PROVIDED RECORDS:
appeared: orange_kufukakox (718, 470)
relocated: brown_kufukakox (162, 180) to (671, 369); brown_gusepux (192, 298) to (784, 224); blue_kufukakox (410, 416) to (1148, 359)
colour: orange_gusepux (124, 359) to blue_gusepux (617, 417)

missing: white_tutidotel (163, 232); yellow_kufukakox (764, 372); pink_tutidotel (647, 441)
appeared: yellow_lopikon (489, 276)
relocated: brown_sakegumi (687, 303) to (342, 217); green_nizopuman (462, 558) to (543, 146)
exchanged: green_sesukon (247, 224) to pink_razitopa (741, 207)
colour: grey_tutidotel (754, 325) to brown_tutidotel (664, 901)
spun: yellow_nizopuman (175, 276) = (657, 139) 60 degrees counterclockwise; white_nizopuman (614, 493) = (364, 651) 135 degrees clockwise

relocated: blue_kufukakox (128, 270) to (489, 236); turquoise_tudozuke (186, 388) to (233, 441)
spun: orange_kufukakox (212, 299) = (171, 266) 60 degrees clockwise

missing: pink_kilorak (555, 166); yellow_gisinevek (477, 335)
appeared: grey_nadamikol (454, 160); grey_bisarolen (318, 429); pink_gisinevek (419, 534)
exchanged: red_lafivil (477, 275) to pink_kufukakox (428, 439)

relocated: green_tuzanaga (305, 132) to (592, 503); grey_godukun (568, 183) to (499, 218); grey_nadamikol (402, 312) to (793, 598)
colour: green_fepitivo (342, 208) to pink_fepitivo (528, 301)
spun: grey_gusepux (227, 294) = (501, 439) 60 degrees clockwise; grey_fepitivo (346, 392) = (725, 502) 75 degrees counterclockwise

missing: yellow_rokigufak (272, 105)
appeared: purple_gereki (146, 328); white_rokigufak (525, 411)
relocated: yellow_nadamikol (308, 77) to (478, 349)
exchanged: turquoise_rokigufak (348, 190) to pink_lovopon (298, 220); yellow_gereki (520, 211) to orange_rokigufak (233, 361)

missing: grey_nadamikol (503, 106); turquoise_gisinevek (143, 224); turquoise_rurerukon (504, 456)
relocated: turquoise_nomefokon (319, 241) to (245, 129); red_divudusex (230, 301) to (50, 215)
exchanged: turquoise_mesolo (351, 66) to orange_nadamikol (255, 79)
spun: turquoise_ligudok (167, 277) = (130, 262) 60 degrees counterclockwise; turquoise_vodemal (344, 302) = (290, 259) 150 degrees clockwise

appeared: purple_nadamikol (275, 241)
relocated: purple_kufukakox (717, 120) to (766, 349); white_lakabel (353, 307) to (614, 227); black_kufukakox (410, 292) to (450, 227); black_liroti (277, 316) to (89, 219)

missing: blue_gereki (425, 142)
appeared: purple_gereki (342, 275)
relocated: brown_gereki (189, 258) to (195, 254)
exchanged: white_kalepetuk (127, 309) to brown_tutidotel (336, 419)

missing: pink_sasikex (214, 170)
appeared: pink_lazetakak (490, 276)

INSTRUCTIONS TO FOLLOW: Return the records exactly, character for character.

WRITTEN SOLUTION:
appeared: orange_kufukakox (718, 470)
relocated: brown_kufukakox (162, 180) to (671, 369); brown_gusepux (192, 298) to (784, 224); blue_kufukakox (410, 416) to (1148, 359)
colour: orange_gusepux (124, 359) to blue_gusepux (617, 417)

missing: white_tutidotel (163, 232); yellow_kufukakox (764, 372); pink_tutidotel (647, 441)
appeared: yellow_lopikon (489, 276)
relocated: brown_sakegumi (687, 303) to (342, 217); green_nizopuman (462, 558) to (543, 146)
exchanged: green_sesukon (247, 224) to pink_razitopa (741, 207)
colour: grey_tutidotel (754, 325) to brown_tutidotel (664, 901)
spun: yellow_nizopuman (175, 276) = (657, 139) 60 degrees counterclockwise; white_nizopuman (614, 493) = (364, 651) 135 degrees clockwise

relocated: blue_kufukakox (128, 270) to (489, 236); turquoise_tudozuke (186, 388) to (233, 441)
spun: orange_kufukakox (212, 299) = (171, 266) 60 degrees clockwise

missing: pink_kilorak (555, 166); yellow_gisinevek (477, 335)
appeared: grey_nadamikol (454, 160); grey_bisarolen (318, 429); pink_gisinevek (419, 534)
exchanged: red_lafivil (477, 275) to pink_kufukakox (428, 439)

relocated: green_tuzanaga (305, 132) to (592, 503); grey_godukun (568, 183) to (499, 218); grey_nadamikol (402, 312) to (793, 598)
colour: green_fepitivo (342, 208) to pink_fepitivo (528, 301)
spun: grey_gusepux (227, 294) = (501, 439) 60 degrees clockwise; grey_fepitivo (346, 392) = (725, 502) 75 degrees counterclockwise

missing: yellow_rokigufak (272, 105)
appeared: purple_gereki (146, 328); white_rokigufak (525, 411)
relocated: yellow_nadamikol (308, 77) to (478, 349)
exchanged: turquoise_rokigufak (348, 190) to pink_lovopon (298, 220); yellow_gereki (520, 211) to orange_rokigufak (233, 361)

missing: grey_nadamikol (503, 106); turquoise_gisinevek (143, 224); turquoise_rurerukon (504, 456)
relocated: turquoise_nomefokon (319, 241) to (245, 129); red_divudusex (230, 301) to (50, 215)
exchanged: turquoise_mesolo (351, 66) to orange_nadamikol (255, 79)
spun: turquoise_ligudok (167, 277) = (130, 262) 60 degrees counterclockwise; turquoise_vodemal (344, 302) = (290, 259) 150 degrees clockwise

appeared: purple_nadamikol (275, 241)
relocated: purple_kufukakox (717, 120) to (766, 349); white_lakabel (353, 307) to (614, 227); black_kufukakox (410, 292) to (450, 227); black_liroti (277, 316) to (89, 219)

missing: blue_gereki (425, 142)
appeared: purple_gereki (342, 275)
relocated: brown_gereki (189, 258) to (195, 254)
exchanged: white_kalepetuk (127, 309) to brown_tutidotel (336, 419)

missing: pink_sasikex (214, 170)
appeared: pink_lazetakak (490, 276)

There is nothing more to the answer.